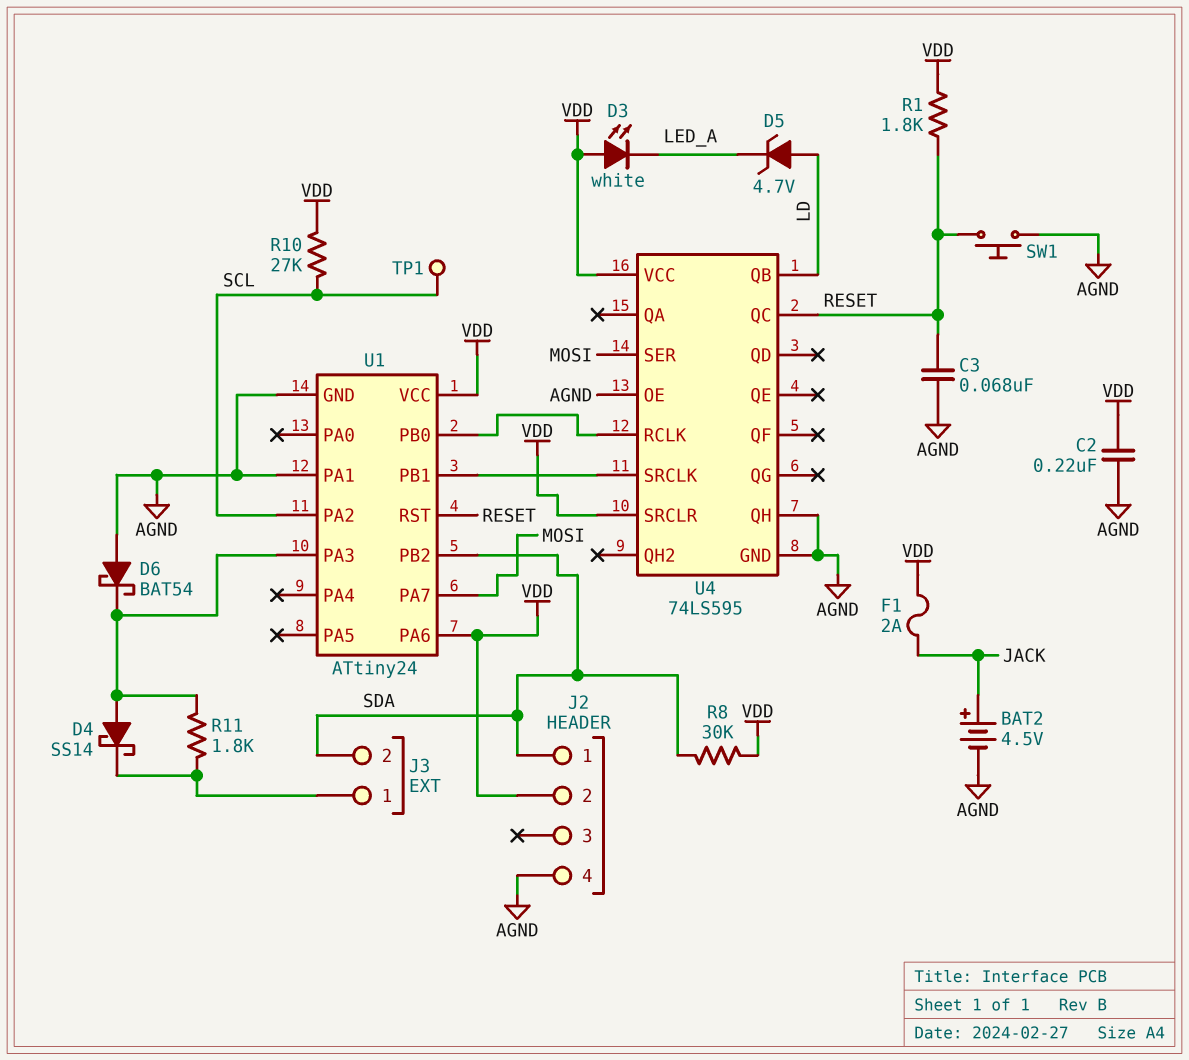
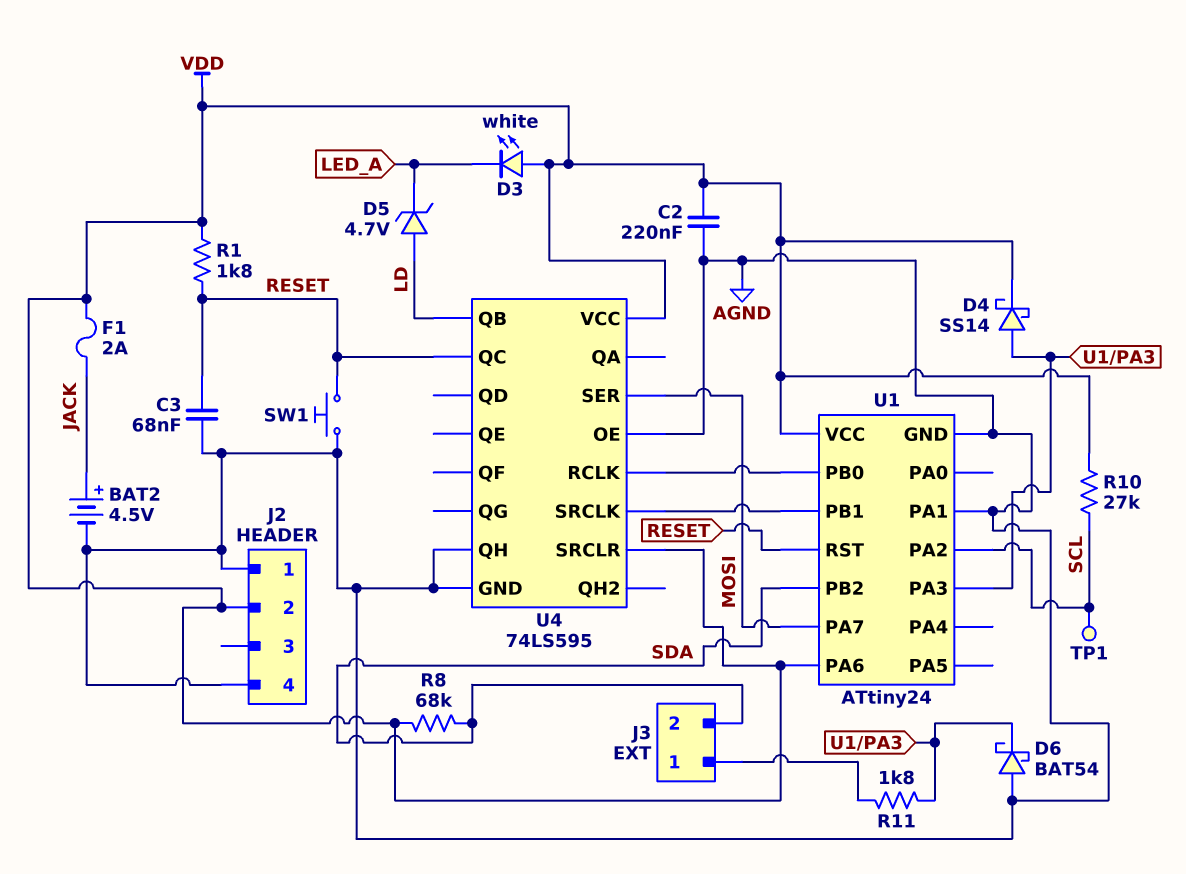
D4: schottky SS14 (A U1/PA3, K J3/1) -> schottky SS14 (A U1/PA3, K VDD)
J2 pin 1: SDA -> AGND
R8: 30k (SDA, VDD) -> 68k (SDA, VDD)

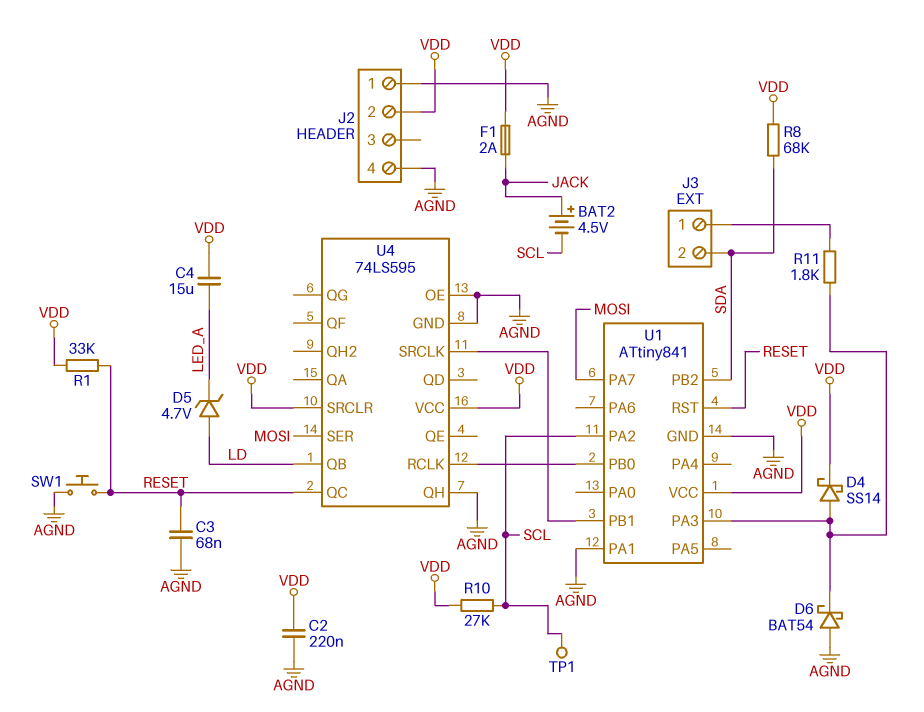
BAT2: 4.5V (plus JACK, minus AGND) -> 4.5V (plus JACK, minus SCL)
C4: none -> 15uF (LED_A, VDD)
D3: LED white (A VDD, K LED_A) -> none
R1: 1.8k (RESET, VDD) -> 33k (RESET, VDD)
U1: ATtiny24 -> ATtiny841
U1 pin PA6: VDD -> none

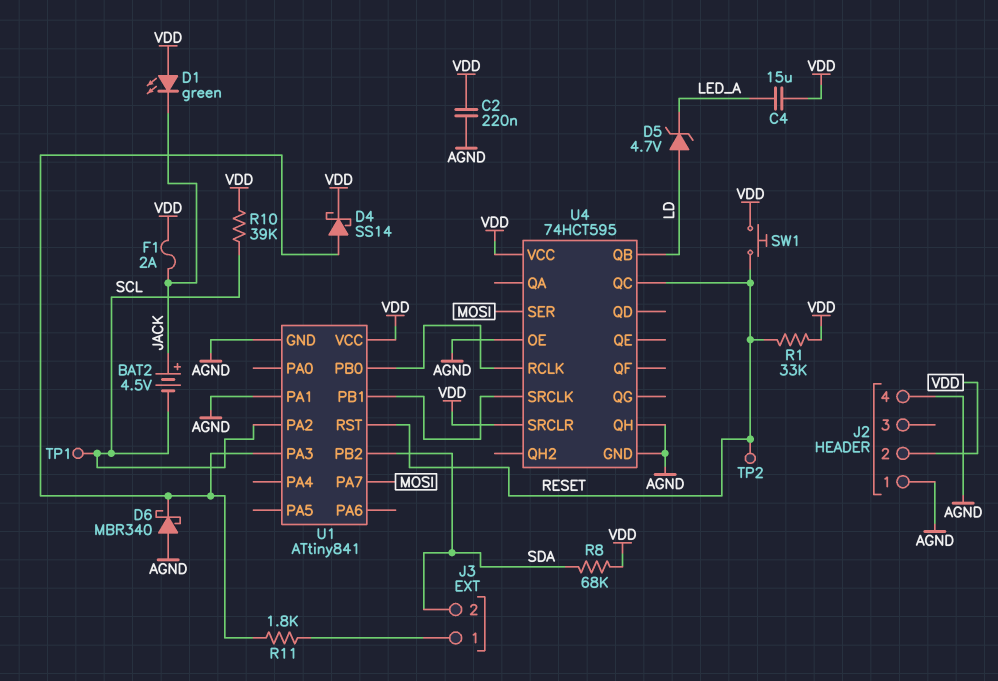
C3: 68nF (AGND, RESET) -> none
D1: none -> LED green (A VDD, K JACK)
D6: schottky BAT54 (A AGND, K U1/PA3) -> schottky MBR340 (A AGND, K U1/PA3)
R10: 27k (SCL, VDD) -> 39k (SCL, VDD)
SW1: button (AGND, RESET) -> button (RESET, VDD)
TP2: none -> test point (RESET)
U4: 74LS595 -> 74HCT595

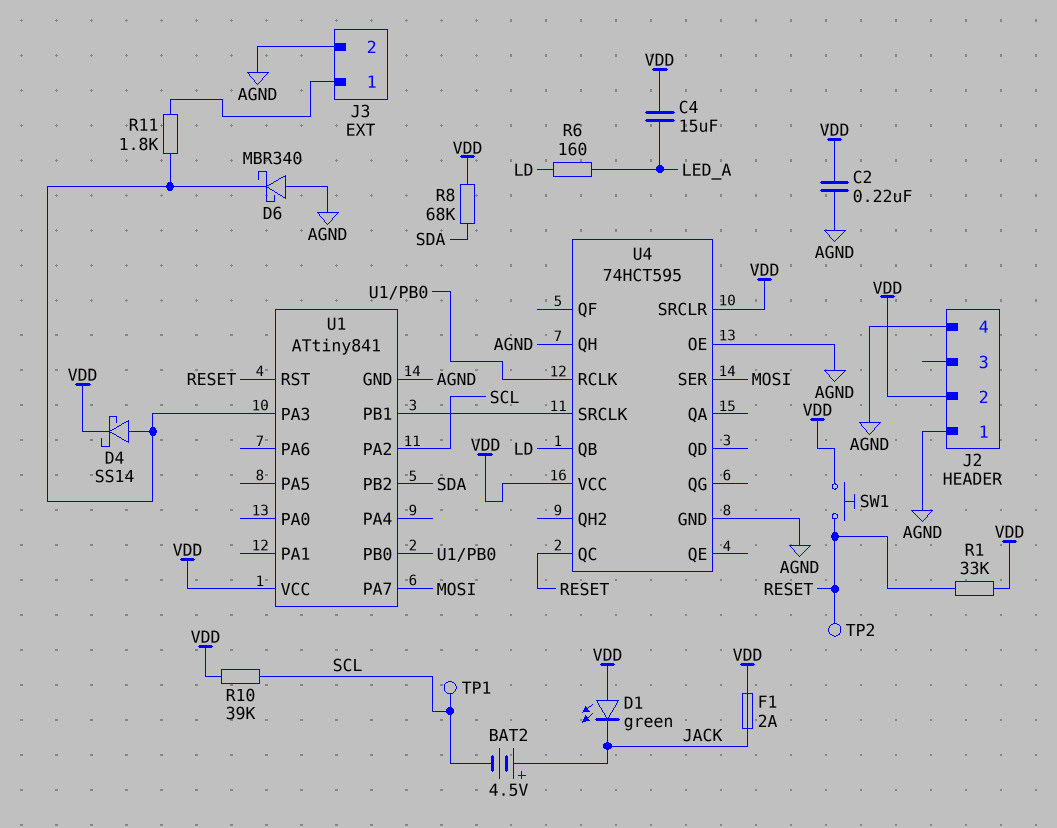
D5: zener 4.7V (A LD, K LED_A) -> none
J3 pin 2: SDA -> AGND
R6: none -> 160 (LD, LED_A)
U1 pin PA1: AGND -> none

TASK
Images are to be left out when the records above are written out again exactly.

OUTPUT OF THE TASK
D4: schottky SS14 (A U1/PA3, K J3/1) -> schottky SS14 (A U1/PA3, K VDD)
J2 pin 1: SDA -> AGND
R8: 30k (SDA, VDD) -> 68k (SDA, VDD)

BAT2: 4.5V (plus JACK, minus AGND) -> 4.5V (plus JACK, minus SCL)
C4: none -> 15uF (LED_A, VDD)
D3: LED white (A VDD, K LED_A) -> none
R1: 1.8k (RESET, VDD) -> 33k (RESET, VDD)
U1: ATtiny24 -> ATtiny841
U1 pin PA6: VDD -> none

C3: 68nF (AGND, RESET) -> none
D1: none -> LED green (A VDD, K JACK)
D6: schottky BAT54 (A AGND, K U1/PA3) -> schottky MBR340 (A AGND, K U1/PA3)
R10: 27k (SCL, VDD) -> 39k (SCL, VDD)
SW1: button (AGND, RESET) -> button (RESET, VDD)
TP2: none -> test point (RESET)
U4: 74LS595 -> 74HCT595

D5: zener 4.7V (A LD, K LED_A) -> none
J3 pin 2: SDA -> AGND
R6: none -> 160 (LD, LED_A)
U1 pin PA1: AGND -> none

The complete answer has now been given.